When you find the line with "The second view gained the jar/blue" among the records below, reproduce it and each line after it exactly, ending with the line with "The second view gained the cylinder/white".

====

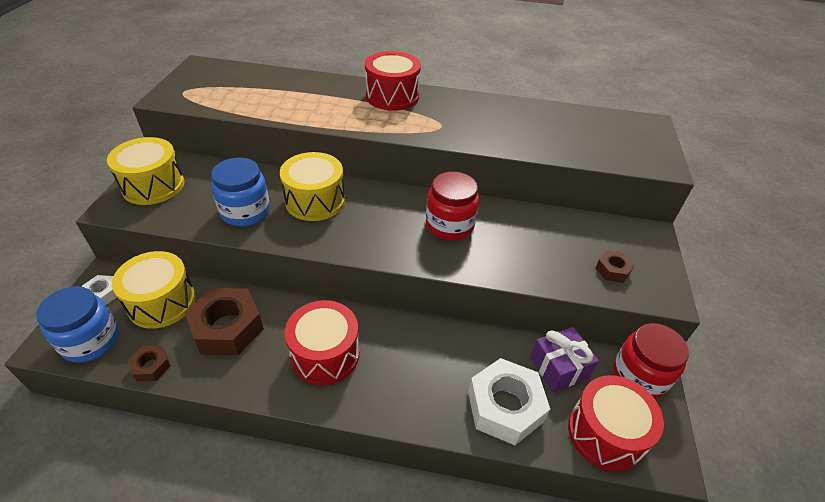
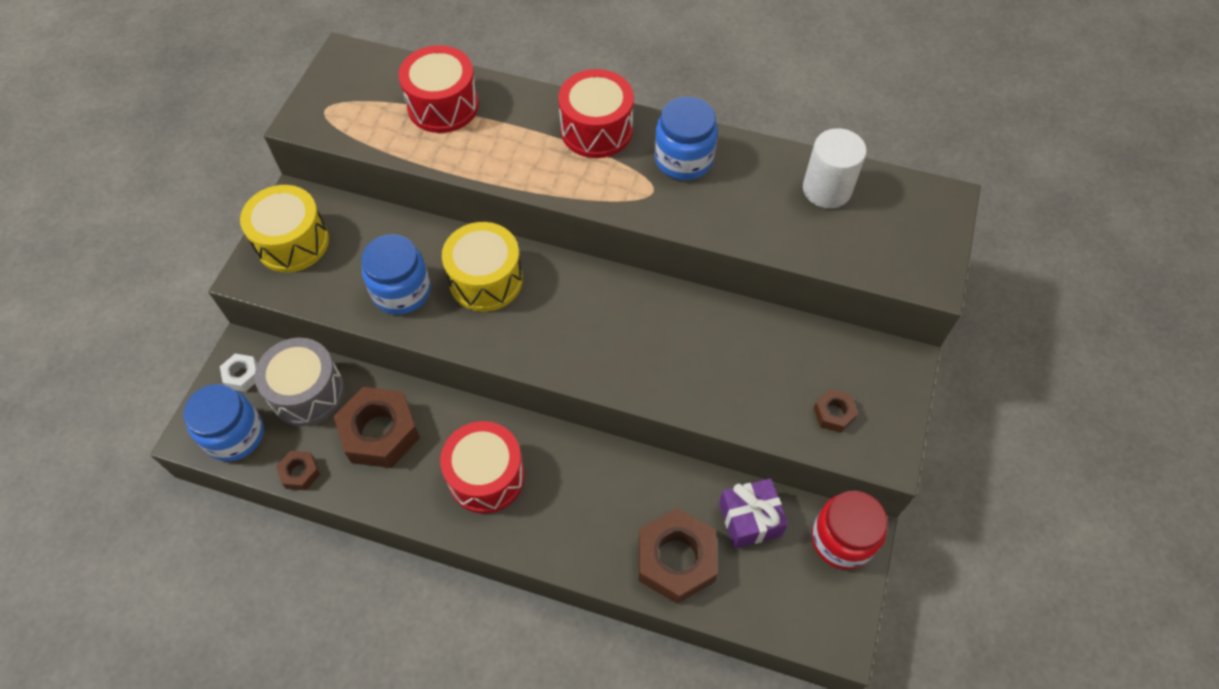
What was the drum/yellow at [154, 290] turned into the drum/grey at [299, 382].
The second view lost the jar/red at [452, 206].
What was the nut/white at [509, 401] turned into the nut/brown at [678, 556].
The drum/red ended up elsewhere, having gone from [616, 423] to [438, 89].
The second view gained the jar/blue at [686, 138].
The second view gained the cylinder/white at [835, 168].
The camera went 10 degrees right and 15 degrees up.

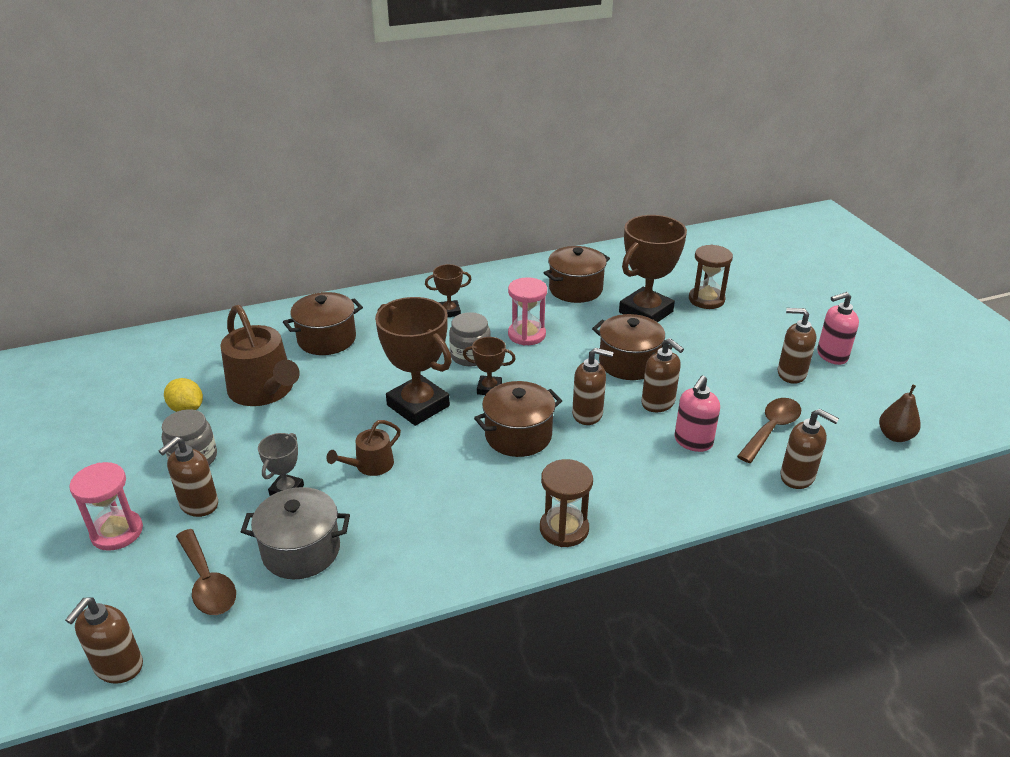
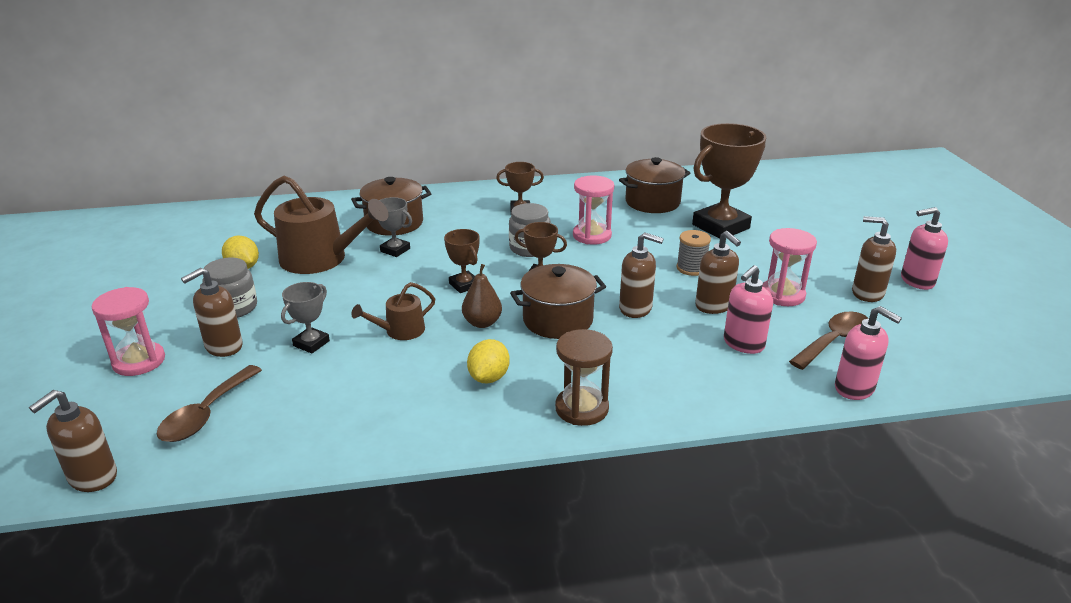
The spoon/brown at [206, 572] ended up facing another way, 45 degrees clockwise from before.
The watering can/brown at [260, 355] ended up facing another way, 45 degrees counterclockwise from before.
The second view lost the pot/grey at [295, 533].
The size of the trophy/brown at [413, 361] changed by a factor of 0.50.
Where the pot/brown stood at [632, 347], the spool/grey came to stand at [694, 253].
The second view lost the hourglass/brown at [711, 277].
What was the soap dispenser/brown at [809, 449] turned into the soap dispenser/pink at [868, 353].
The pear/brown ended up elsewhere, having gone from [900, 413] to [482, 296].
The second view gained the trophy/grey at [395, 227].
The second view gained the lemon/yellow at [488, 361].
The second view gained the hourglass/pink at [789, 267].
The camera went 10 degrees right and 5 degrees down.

====

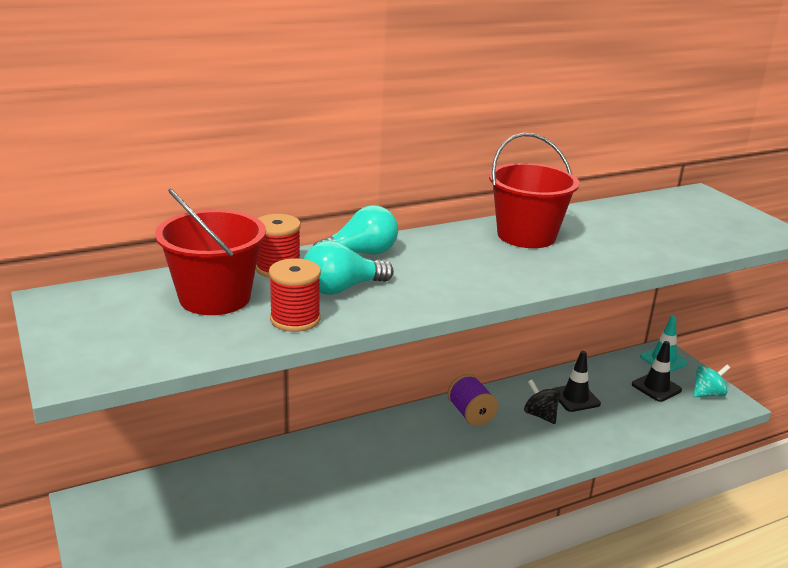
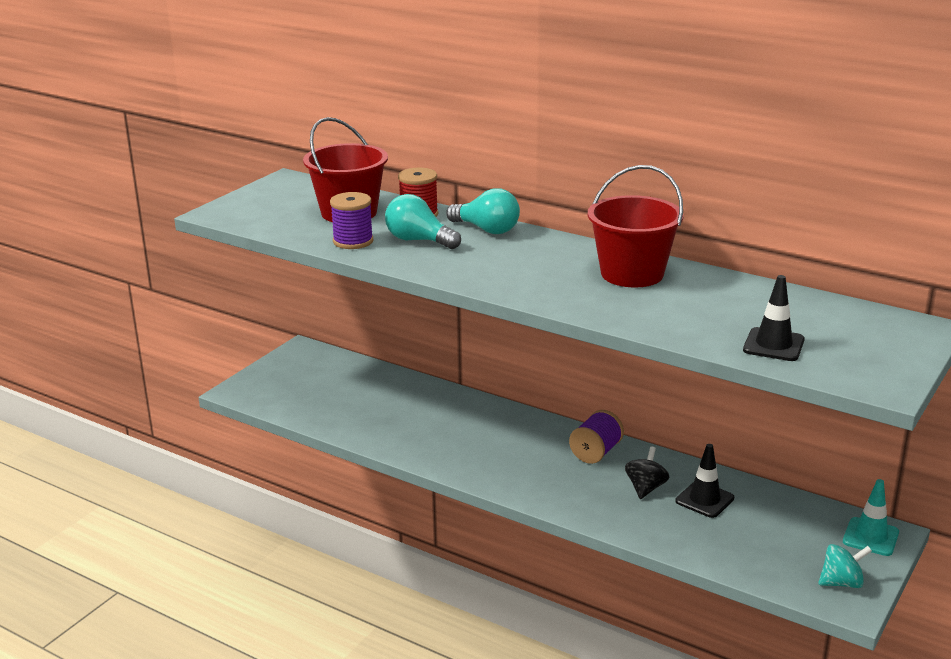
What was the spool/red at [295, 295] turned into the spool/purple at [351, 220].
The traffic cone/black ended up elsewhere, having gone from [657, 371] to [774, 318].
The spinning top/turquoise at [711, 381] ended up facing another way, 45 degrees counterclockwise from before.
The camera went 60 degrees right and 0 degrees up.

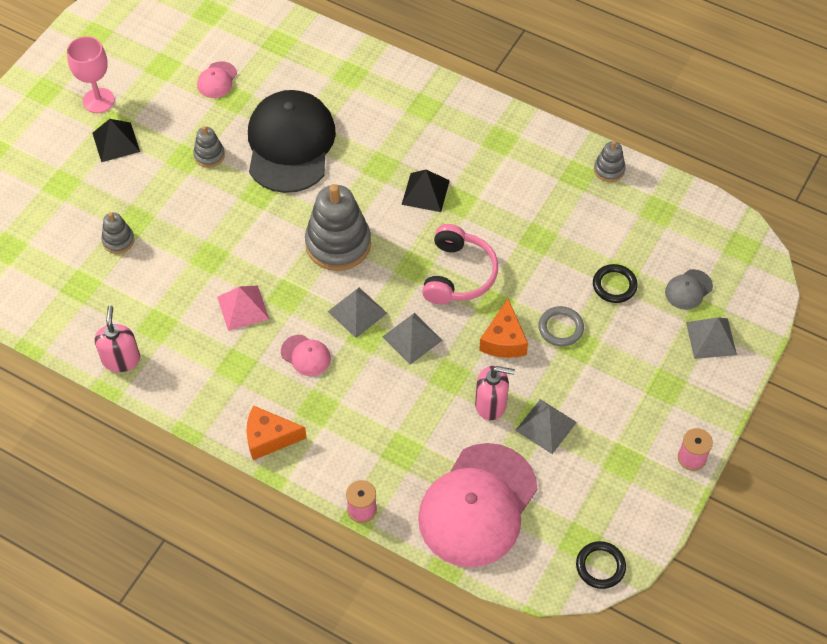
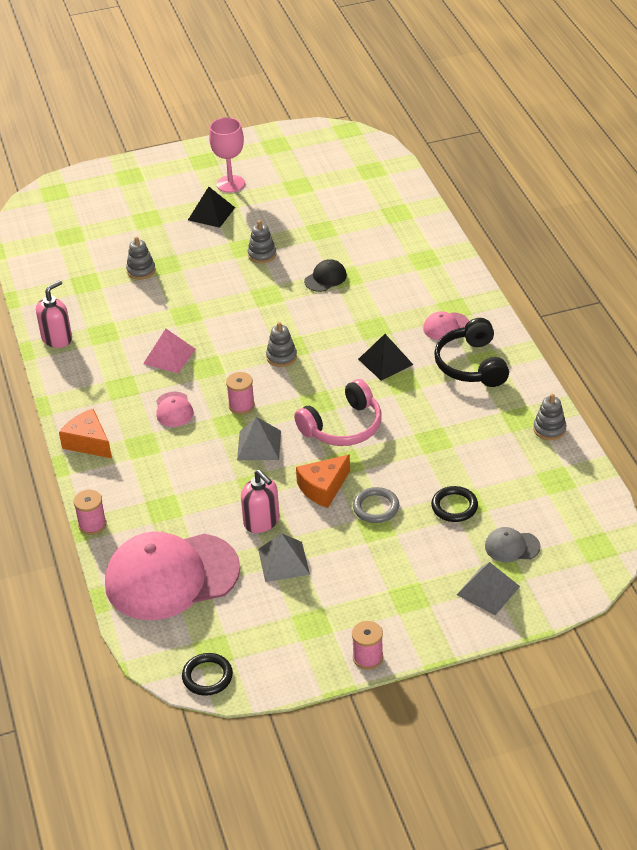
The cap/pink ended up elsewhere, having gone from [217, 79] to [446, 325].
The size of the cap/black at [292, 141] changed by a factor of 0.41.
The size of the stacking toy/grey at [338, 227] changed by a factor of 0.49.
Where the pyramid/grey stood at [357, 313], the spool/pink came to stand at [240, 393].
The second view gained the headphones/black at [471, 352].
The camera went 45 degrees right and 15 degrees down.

====

__OUTPUT BELOW__
The second view gained the jar/blue at [686, 138].
The second view gained the cylinder/white at [835, 168].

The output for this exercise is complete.